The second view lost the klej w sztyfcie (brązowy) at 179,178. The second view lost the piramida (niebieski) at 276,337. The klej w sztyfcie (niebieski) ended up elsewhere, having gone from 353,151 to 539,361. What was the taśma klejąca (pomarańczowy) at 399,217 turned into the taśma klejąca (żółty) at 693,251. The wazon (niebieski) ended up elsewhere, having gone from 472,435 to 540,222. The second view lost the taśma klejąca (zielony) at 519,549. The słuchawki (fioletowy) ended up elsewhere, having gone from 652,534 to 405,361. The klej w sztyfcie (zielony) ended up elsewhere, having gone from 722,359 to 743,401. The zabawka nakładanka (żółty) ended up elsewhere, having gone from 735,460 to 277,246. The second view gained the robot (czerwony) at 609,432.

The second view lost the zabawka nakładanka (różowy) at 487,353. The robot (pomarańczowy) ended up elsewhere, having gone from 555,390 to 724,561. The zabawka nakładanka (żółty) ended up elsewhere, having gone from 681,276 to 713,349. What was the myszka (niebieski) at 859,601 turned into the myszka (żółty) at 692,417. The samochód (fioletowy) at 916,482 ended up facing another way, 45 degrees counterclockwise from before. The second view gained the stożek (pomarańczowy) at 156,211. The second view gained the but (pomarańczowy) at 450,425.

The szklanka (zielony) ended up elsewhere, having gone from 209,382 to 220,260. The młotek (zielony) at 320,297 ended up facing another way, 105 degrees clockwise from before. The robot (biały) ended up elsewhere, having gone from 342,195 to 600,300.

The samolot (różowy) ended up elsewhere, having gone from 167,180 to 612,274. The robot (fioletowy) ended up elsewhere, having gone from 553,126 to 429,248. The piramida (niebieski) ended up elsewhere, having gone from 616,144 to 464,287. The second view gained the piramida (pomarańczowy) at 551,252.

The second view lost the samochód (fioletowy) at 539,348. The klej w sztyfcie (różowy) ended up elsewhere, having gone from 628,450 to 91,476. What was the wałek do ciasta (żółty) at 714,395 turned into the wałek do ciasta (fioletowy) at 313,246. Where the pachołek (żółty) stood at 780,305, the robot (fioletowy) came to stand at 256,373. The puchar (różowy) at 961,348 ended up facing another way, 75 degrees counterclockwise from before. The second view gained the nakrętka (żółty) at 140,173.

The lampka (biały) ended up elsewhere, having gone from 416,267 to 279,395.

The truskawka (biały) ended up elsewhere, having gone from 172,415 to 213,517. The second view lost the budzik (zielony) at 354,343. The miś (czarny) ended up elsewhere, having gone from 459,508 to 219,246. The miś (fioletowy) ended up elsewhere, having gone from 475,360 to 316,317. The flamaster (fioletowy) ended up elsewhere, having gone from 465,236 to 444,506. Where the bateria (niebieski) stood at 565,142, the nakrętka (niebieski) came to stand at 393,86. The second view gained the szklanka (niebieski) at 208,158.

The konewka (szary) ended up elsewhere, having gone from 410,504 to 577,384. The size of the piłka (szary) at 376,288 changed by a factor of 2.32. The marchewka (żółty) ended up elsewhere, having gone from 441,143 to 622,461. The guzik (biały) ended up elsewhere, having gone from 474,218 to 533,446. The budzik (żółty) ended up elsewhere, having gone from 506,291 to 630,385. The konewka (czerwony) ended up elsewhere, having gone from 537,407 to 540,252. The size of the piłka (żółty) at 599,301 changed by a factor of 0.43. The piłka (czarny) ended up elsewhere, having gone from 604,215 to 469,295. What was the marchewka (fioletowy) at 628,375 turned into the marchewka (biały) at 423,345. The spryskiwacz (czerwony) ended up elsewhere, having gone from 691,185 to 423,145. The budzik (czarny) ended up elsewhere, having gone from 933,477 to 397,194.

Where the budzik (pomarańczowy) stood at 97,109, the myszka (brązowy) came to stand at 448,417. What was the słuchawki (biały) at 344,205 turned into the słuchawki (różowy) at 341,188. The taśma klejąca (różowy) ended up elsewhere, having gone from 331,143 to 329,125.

┄┄┄┄┄┄┄┄┄┄

### Exercise requirements
Write out a word-for-word copy of every entry above.

### Response
The second view lost the klej w sztyfcie (brązowy) at 179,178. The second view lost the piramida (niebieski) at 276,337. The klej w sztyfcie (niebieski) ended up elsewhere, having gone from 353,151 to 539,361. What was the taśma klejąca (pomarańczowy) at 399,217 turned into the taśma klejąca (żółty) at 693,251. The wazon (niebieski) ended up elsewhere, having gone from 472,435 to 540,222. The second view lost the taśma klejąca (zielony) at 519,549. The słuchawki (fioletowy) ended up elsewhere, having gone from 652,534 to 405,361. The klej w sztyfcie (zielony) ended up elsewhere, having gone from 722,359 to 743,401. The zabawka nakładanka (żółty) ended up elsewhere, having gone from 735,460 to 277,246. The second view gained the robot (czerwony) at 609,432.

The second view lost the zabawka nakładanka (różowy) at 487,353. The robot (pomarańczowy) ended up elsewhere, having gone from 555,390 to 724,561. The zabawka nakładanka (żółty) ended up elsewhere, having gone from 681,276 to 713,349. What was the myszka (niebieski) at 859,601 turned into the myszka (żółty) at 692,417. The samochód (fioletowy) at 916,482 ended up facing another way, 45 degrees counterclockwise from before. The second view gained the stożek (pomarańczowy) at 156,211. The second view gained the but (pomarańczowy) at 450,425.

The szklanka (zielony) ended up elsewhere, having gone from 209,382 to 220,260. The młotek (zielony) at 320,297 ended up facing another way, 105 degrees clockwise from before. The robot (biały) ended up elsewhere, having gone from 342,195 to 600,300.

The samolot (różowy) ended up elsewhere, having gone from 167,180 to 612,274. The robot (fioletowy) ended up elsewhere, having gone from 553,126 to 429,248. The piramida (niebieski) ended up elsewhere, having gone from 616,144 to 464,287. The second view gained the piramida (pomarańczowy) at 551,252.

The second view lost the samochód (fioletowy) at 539,348. The klej w sztyfcie (różowy) ended up elsewhere, having gone from 628,450 to 91,476. What was the wałek do ciasta (żółty) at 714,395 turned into the wałek do ciasta (fioletowy) at 313,246. Where the pachołek (żółty) stood at 780,305, the robot (fioletowy) came to stand at 256,373. The puchar (różowy) at 961,348 ended up facing another way, 75 degrees counterclockwise from before. The second view gained the nakrętka (żółty) at 140,173.

The lampka (biały) ended up elsewhere, having gone from 416,267 to 279,395.

The truskawka (biały) ended up elsewhere, having gone from 172,415 to 213,517. The second view lost the budzik (zielony) at 354,343. The miś (czarny) ended up elsewhere, having gone from 459,508 to 219,246. The miś (fioletowy) ended up elsewhere, having gone from 475,360 to 316,317. The flamaster (fioletowy) ended up elsewhere, having gone from 465,236 to 444,506. Where the bateria (niebieski) stood at 565,142, the nakrętka (niebieski) came to stand at 393,86. The second view gained the szklanka (niebieski) at 208,158.

The konewka (szary) ended up elsewhere, having gone from 410,504 to 577,384. The size of the piłka (szary) at 376,288 changed by a factor of 2.32. The marchewka (żółty) ended up elsewhere, having gone from 441,143 to 622,461. The guzik (biały) ended up elsewhere, having gone from 474,218 to 533,446. The budzik (żółty) ended up elsewhere, having gone from 506,291 to 630,385. The konewka (czerwony) ended up elsewhere, having gone from 537,407 to 540,252. The size of the piłka (żółty) at 599,301 changed by a factor of 0.43. The piłka (czarny) ended up elsewhere, having gone from 604,215 to 469,295. What was the marchewka (fioletowy) at 628,375 turned into the marchewka (biały) at 423,345. The spryskiwacz (czerwony) ended up elsewhere, having gone from 691,185 to 423,145. The budzik (czarny) ended up elsewhere, having gone from 933,477 to 397,194.

Where the budzik (pomarańczowy) stood at 97,109, the myszka (brązowy) came to stand at 448,417. What was the słuchawki (biały) at 344,205 turned into the słuchawki (różowy) at 341,188. The taśma klejąca (różowy) ended up elsewhere, having gone from 331,143 to 329,125.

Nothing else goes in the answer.